- **YOUR INSTRUCTIONS**
Output all the entries word for word. Omit the pictures.
─── EXTRACTED INFORMATION ───
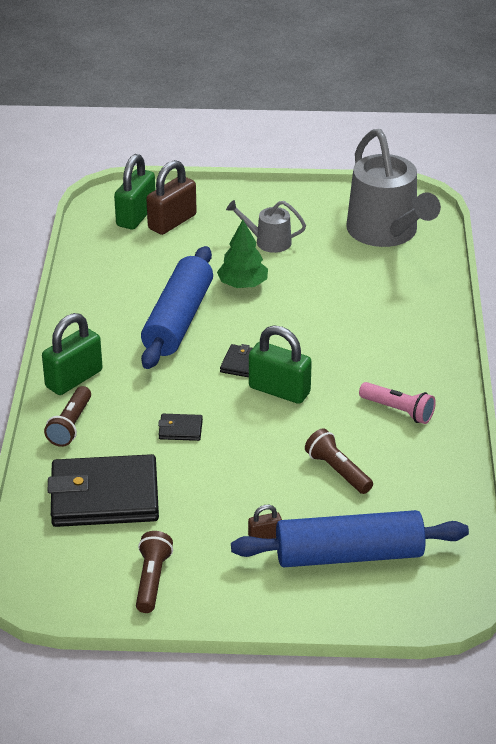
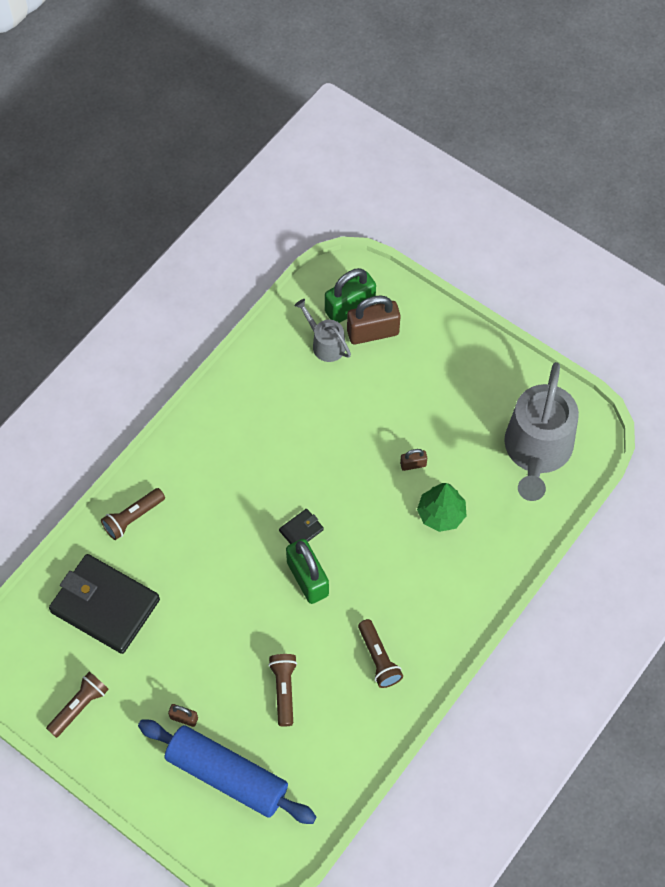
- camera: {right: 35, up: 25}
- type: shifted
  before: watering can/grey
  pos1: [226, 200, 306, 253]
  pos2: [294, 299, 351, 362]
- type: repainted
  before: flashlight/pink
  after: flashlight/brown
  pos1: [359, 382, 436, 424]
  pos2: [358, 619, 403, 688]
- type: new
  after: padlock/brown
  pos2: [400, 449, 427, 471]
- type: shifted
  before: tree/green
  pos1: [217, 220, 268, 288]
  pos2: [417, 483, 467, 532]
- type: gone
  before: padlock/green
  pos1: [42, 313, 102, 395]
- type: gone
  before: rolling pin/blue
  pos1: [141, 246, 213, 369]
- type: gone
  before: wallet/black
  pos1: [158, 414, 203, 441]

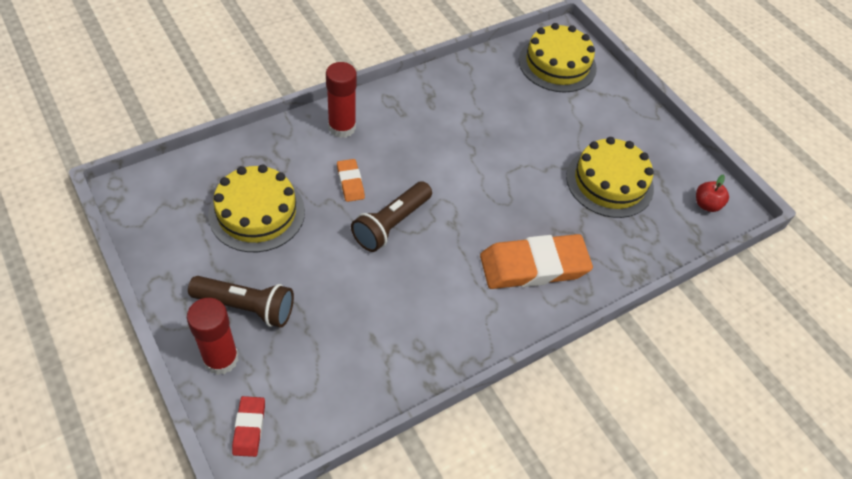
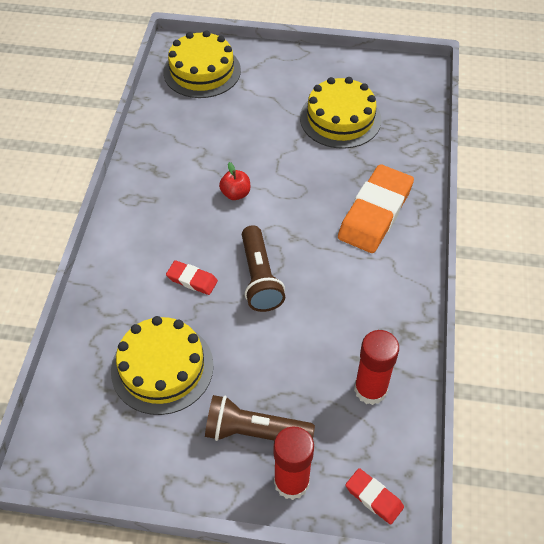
- camera: {right: -45, up: 0}
- type: repainted
  before: eraser/orange
  after: eraser/red
  pos1: [337, 159, 365, 202]
  pos2: [166, 260, 218, 295]
- type: rotated
  before: flashlight/brown
  pos1: [188, 276, 294, 328]
  pos2: [205, 395, 315, 441]
  turn: -135
- type: shifted
  before: apple/red
  pos1: [696, 174, 729, 212]
  pos2: [219, 162, 250, 200]
- type: shifted
  before: glue stick/red
  pos1: [326, 62, 357, 138]
  pos2: [354, 330, 399, 405]

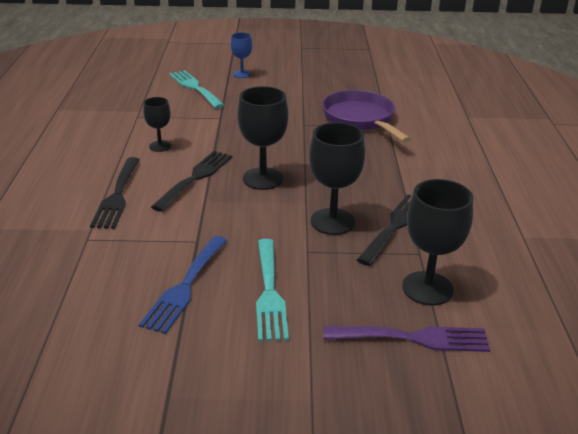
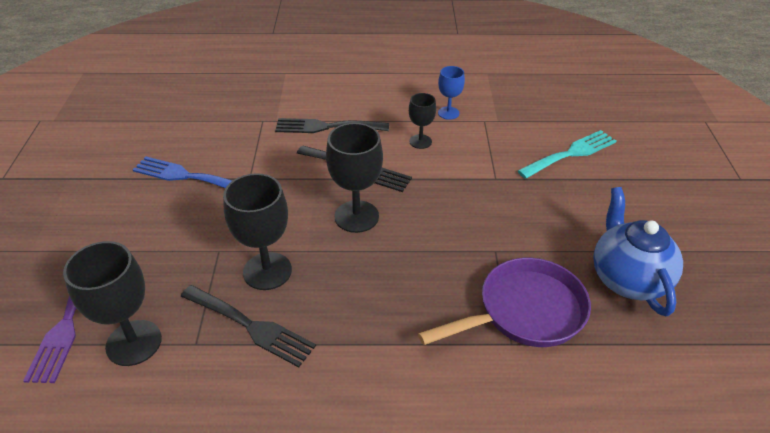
- camera: {right: 90, up: 10}
- type: shifted
  before: goblet/blue
  pos1: [231, 32, 252, 78]
  pos2: [438, 66, 465, 120]
- type: new
  after: teapot/blue
  pos2: [593, 187, 683, 316]
- type: gone
  before: fork/turquoise
  pos1: [256, 239, 289, 342]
───
- **REPLY TO THE EXERCISE**
- camera: {right: 35, up: 25}
- type: shifted
  before: watering can/grey
  pos1: [226, 200, 306, 253]
  pos2: [294, 299, 351, 362]
- type: repainted
  before: flashlight/pink
  after: flashlight/brown
  pos1: [359, 382, 436, 424]
  pos2: [358, 619, 403, 688]
- type: new
  after: padlock/brown
  pos2: [400, 449, 427, 471]
- type: shifted
  before: tree/green
  pos1: [217, 220, 268, 288]
  pos2: [417, 483, 467, 532]
- type: gone
  before: padlock/green
  pos1: [42, 313, 102, 395]
- type: gone
  before: rolling pin/blue
  pos1: [141, 246, 213, 369]
- type: gone
  before: wallet/black
  pos1: [158, 414, 203, 441]

- camera: {right: -45, up: 0}
- type: repainted
  before: eraser/orange
  after: eraser/red
  pos1: [337, 159, 365, 202]
  pos2: [166, 260, 218, 295]
- type: rotated
  before: flashlight/brown
  pos1: [188, 276, 294, 328]
  pos2: [205, 395, 315, 441]
  turn: -135
- type: shifted
  before: apple/red
  pos1: [696, 174, 729, 212]
  pos2: [219, 162, 250, 200]
- type: shifted
  before: glue stick/red
  pos1: [326, 62, 357, 138]
  pos2: [354, 330, 399, 405]

- camera: {right: 90, up: 10}
- type: shifted
  before: goblet/blue
  pos1: [231, 32, 252, 78]
  pos2: [438, 66, 465, 120]
- type: new
  after: teapot/blue
  pos2: [593, 187, 683, 316]
- type: gone
  before: fork/turquoise
  pos1: [256, 239, 289, 342]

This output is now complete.